#### Prompt:
Your answer must be the listing, given again word for word.

^^^^^^^^^^^^^^^^

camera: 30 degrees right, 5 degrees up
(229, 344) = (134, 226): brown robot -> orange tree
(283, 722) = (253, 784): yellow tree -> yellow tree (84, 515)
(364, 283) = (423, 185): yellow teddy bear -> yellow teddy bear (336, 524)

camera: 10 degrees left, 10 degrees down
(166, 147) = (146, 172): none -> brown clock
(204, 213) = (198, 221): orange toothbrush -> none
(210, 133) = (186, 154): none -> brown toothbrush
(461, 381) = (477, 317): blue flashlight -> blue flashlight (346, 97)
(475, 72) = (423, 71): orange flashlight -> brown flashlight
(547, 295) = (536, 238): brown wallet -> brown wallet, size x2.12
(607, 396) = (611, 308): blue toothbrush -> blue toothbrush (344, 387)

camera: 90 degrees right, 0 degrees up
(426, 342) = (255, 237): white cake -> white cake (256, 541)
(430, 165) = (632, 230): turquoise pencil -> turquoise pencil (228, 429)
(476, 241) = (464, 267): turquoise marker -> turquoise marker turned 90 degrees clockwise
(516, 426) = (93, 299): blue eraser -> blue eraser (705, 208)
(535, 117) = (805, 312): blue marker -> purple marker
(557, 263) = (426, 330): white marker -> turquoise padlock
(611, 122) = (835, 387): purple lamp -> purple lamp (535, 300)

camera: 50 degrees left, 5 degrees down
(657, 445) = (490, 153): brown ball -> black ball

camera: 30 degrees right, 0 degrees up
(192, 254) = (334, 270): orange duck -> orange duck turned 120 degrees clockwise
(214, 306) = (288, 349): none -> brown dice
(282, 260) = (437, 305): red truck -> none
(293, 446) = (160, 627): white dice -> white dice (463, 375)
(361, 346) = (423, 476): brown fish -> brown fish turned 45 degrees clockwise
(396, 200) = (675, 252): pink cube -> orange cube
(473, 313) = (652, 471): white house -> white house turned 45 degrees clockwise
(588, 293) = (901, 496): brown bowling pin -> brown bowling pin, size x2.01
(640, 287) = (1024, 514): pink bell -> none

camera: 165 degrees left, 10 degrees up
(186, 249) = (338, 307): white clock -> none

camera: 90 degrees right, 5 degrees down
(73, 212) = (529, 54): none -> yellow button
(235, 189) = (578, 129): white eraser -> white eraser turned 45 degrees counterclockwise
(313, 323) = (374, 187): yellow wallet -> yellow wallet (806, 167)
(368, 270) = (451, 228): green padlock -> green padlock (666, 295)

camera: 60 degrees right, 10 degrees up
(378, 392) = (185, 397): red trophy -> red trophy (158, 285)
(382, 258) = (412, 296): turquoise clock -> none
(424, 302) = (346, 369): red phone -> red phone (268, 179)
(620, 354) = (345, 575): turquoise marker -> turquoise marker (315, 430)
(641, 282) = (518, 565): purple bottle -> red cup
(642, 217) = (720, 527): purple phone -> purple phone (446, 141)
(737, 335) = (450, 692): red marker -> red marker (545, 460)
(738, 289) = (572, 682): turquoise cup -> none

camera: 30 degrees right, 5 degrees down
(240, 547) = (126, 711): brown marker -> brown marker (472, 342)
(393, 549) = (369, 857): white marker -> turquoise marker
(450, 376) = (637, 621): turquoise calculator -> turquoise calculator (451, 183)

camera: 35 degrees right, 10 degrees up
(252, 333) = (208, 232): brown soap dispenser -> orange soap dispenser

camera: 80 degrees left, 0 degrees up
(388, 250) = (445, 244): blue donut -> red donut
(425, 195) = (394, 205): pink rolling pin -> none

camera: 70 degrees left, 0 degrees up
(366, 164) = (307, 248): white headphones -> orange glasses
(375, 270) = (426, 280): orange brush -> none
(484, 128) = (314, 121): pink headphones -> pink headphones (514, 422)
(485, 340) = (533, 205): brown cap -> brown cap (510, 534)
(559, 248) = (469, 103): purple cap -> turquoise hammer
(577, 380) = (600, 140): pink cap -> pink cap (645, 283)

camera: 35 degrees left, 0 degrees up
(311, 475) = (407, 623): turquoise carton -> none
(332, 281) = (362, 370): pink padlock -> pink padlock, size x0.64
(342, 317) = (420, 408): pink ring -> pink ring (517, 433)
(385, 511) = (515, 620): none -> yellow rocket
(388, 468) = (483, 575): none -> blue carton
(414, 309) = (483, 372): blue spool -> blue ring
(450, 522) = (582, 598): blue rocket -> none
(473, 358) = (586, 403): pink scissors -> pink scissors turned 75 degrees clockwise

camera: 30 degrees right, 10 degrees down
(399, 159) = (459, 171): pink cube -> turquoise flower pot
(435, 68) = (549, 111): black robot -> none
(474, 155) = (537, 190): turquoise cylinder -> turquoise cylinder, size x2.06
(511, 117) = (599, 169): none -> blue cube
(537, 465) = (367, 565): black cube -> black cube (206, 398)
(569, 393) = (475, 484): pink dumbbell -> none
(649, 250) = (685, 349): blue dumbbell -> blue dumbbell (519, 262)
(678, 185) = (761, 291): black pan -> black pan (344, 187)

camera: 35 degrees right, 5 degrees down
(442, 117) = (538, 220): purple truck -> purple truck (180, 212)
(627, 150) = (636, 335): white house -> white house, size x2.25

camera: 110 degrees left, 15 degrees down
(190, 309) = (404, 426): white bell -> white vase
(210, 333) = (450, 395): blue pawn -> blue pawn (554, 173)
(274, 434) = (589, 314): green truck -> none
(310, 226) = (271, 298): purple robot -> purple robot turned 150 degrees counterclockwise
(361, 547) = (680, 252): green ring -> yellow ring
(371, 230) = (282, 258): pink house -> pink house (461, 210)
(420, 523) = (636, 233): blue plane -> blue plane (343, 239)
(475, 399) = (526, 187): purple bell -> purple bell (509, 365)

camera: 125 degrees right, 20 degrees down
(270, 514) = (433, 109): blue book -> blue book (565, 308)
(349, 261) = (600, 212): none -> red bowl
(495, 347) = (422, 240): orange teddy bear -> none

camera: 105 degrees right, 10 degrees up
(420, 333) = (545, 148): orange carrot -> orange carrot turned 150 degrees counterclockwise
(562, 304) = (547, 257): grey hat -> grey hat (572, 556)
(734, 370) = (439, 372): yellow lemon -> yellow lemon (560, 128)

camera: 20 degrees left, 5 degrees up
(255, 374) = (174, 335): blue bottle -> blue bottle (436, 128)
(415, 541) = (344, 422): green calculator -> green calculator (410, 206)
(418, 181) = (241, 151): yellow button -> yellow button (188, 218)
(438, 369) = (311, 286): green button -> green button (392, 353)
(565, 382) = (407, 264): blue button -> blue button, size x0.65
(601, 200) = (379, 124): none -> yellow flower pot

^^^^^^^^^^^^^^^^

#### Problem solution:
camera: 30 degrees right, 5 degrees up
(229, 344) = (134, 226): brown robot -> orange tree
(283, 722) = (253, 784): yellow tree -> yellow tree (84, 515)
(364, 283) = (423, 185): yellow teddy bear -> yellow teddy bear (336, 524)

camera: 10 degrees left, 10 degrees down
(166, 147) = (146, 172): none -> brown clock
(204, 213) = (198, 221): orange toothbrush -> none
(210, 133) = (186, 154): none -> brown toothbrush
(461, 381) = (477, 317): blue flashlight -> blue flashlight (346, 97)
(475, 72) = (423, 71): orange flashlight -> brown flashlight
(547, 295) = (536, 238): brown wallet -> brown wallet, size x2.12
(607, 396) = (611, 308): blue toothbrush -> blue toothbrush (344, 387)

camera: 90 degrees right, 0 degrees up
(426, 342) = (255, 237): white cake -> white cake (256, 541)
(430, 165) = (632, 230): turquoise pencil -> turquoise pencil (228, 429)
(476, 241) = (464, 267): turquoise marker -> turquoise marker turned 90 degrees clockwise
(516, 426) = (93, 299): blue eraser -> blue eraser (705, 208)
(535, 117) = (805, 312): blue marker -> purple marker
(557, 263) = (426, 330): white marker -> turquoise padlock
(611, 122) = (835, 387): purple lamp -> purple lamp (535, 300)

camera: 50 degrees left, 5 degrees down
(657, 445) = (490, 153): brown ball -> black ball

camera: 30 degrees right, 0 degrees up
(192, 254) = (334, 270): orange duck -> orange duck turned 120 degrees clockwise
(214, 306) = (288, 349): none -> brown dice
(282, 260) = (437, 305): red truck -> none
(293, 446) = (160, 627): white dice -> white dice (463, 375)
(361, 346) = (423, 476): brown fish -> brown fish turned 45 degrees clockwise
(396, 200) = (675, 252): pink cube -> orange cube
(473, 313) = (652, 471): white house -> white house turned 45 degrees clockwise
(588, 293) = (901, 496): brown bowling pin -> brown bowling pin, size x2.01
(640, 287) = (1024, 514): pink bell -> none

camera: 165 degrees left, 10 degrees up
(186, 249) = (338, 307): white clock -> none

camera: 90 degrees right, 5 degrees down
(73, 212) = (529, 54): none -> yellow button
(235, 189) = (578, 129): white eraser -> white eraser turned 45 degrees counterclockwise
(313, 323) = (374, 187): yellow wallet -> yellow wallet (806, 167)
(368, 270) = (451, 228): green padlock -> green padlock (666, 295)

camera: 60 degrees right, 10 degrees up
(378, 392) = (185, 397): red trophy -> red trophy (158, 285)
(382, 258) = (412, 296): turquoise clock -> none
(424, 302) = (346, 369): red phone -> red phone (268, 179)
(620, 354) = (345, 575): turquoise marker -> turquoise marker (315, 430)
(641, 282) = (518, 565): purple bottle -> red cup
(642, 217) = (720, 527): purple phone -> purple phone (446, 141)
(737, 335) = (450, 692): red marker -> red marker (545, 460)
(738, 289) = (572, 682): turquoise cup -> none

camera: 30 degrees right, 5 degrees down
(240, 547) = (126, 711): brown marker -> brown marker (472, 342)
(393, 549) = (369, 857): white marker -> turquoise marker
(450, 376) = (637, 621): turquoise calculator -> turquoise calculator (451, 183)

camera: 35 degrees right, 10 degrees up
(252, 333) = (208, 232): brown soap dispenser -> orange soap dispenser

camera: 80 degrees left, 0 degrees up
(388, 250) = (445, 244): blue donut -> red donut
(425, 195) = (394, 205): pink rolling pin -> none

camera: 70 degrees left, 0 degrees up
(366, 164) = (307, 248): white headphones -> orange glasses
(375, 270) = (426, 280): orange brush -> none
(484, 128) = (314, 121): pink headphones -> pink headphones (514, 422)
(485, 340) = (533, 205): brown cap -> brown cap (510, 534)
(559, 248) = (469, 103): purple cap -> turquoise hammer
(577, 380) = (600, 140): pink cap -> pink cap (645, 283)

camera: 35 degrees left, 0 degrees up
(311, 475) = (407, 623): turquoise carton -> none
(332, 281) = (362, 370): pink padlock -> pink padlock, size x0.64
(342, 317) = (420, 408): pink ring -> pink ring (517, 433)
(385, 511) = (515, 620): none -> yellow rocket
(388, 468) = (483, 575): none -> blue carton
(414, 309) = (483, 372): blue spool -> blue ring
(450, 522) = (582, 598): blue rocket -> none
(473, 358) = (586, 403): pink scissors -> pink scissors turned 75 degrees clockwise

camera: 30 degrees right, 10 degrees down
(399, 159) = (459, 171): pink cube -> turquoise flower pot
(435, 68) = (549, 111): black robot -> none
(474, 155) = (537, 190): turquoise cylinder -> turquoise cylinder, size x2.06
(511, 117) = (599, 169): none -> blue cube
(537, 465) = (367, 565): black cube -> black cube (206, 398)
(569, 393) = (475, 484): pink dumbbell -> none
(649, 250) = (685, 349): blue dumbbell -> blue dumbbell (519, 262)
(678, 185) = (761, 291): black pan -> black pan (344, 187)

camera: 35 degrees right, 5 degrees down
(442, 117) = (538, 220): purple truck -> purple truck (180, 212)
(627, 150) = (636, 335): white house -> white house, size x2.25

camera: 110 degrees left, 15 degrees down
(190, 309) = (404, 426): white bell -> white vase
(210, 333) = (450, 395): blue pawn -> blue pawn (554, 173)
(274, 434) = (589, 314): green truck -> none
(310, 226) = (271, 298): purple robot -> purple robot turned 150 degrees counterclockwise
(361, 547) = (680, 252): green ring -> yellow ring
(371, 230) = (282, 258): pink house -> pink house (461, 210)
(420, 523) = (636, 233): blue plane -> blue plane (343, 239)
(475, 399) = (526, 187): purple bell -> purple bell (509, 365)

camera: 125 degrees right, 20 degrees down
(270, 514) = (433, 109): blue book -> blue book (565, 308)
(349, 261) = (600, 212): none -> red bowl
(495, 347) = (422, 240): orange teddy bear -> none

camera: 105 degrees right, 10 degrees up
(420, 333) = (545, 148): orange carrot -> orange carrot turned 150 degrees counterclockwise
(562, 304) = (547, 257): grey hat -> grey hat (572, 556)
(734, 370) = (439, 372): yellow lemon -> yellow lemon (560, 128)

camera: 20 degrees left, 5 degrees up
(255, 374) = (174, 335): blue bottle -> blue bottle (436, 128)
(415, 541) = (344, 422): green calculator -> green calculator (410, 206)
(418, 181) = (241, 151): yellow button -> yellow button (188, 218)
(438, 369) = (311, 286): green button -> green button (392, 353)
(565, 382) = (407, 264): blue button -> blue button, size x0.65
(601, 200) = (379, 124): none -> yellow flower pot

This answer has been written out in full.